►

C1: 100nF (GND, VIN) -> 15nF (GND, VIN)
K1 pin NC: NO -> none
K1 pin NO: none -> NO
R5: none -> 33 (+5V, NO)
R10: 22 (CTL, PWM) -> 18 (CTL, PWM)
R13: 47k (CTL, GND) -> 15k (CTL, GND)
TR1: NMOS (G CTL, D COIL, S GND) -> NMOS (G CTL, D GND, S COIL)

◄

Could you produce an exact copy of the whole listing?

- Result below -
C1: 100nF (GND, VIN) -> 15nF (GND, VIN)
K1 pin NC: NO -> none
K1 pin NO: none -> NO
R5: none -> 33 (+5V, NO)
R10: 22 (CTL, PWM) -> 18 (CTL, PWM)
R13: 47k (CTL, GND) -> 15k (CTL, GND)
TR1: NMOS (G CTL, D COIL, S GND) -> NMOS (G CTL, D GND, S COIL)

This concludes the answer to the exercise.